## EXERCISE BRIEF
Your task is to output the listing word for word, with pictures excluded.

## COLLECTED MATERIAL
□ □ □

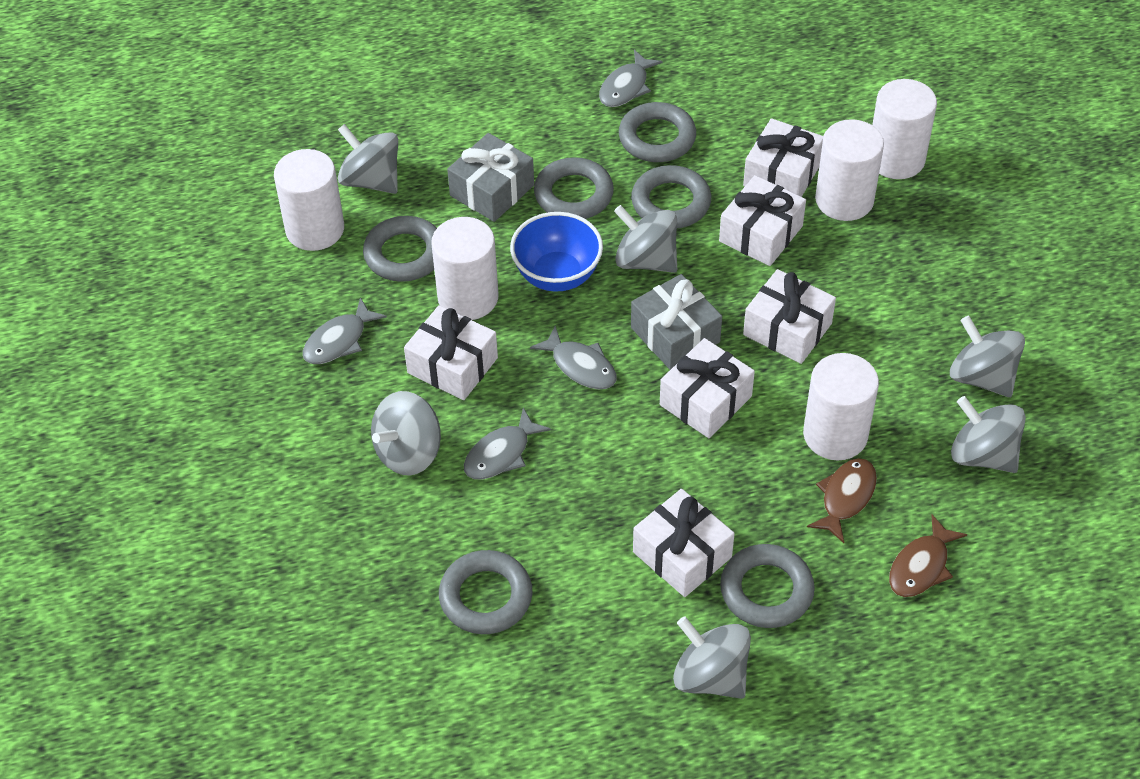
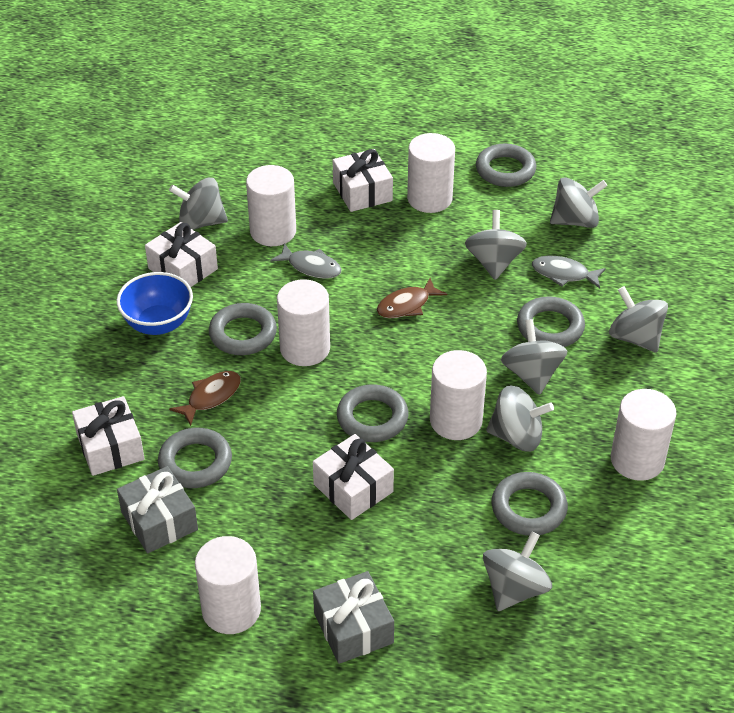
grey fish: 4 -> 2
grey spinning top: 6 -> 7
white cylinder: 5 -> 6
white gift: 6 -> 4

□ □ □

## EXPECTED OUTPUT
grey fish: 4 -> 2
grey spinning top: 6 -> 7
white cylinder: 5 -> 6
white gift: 6 -> 4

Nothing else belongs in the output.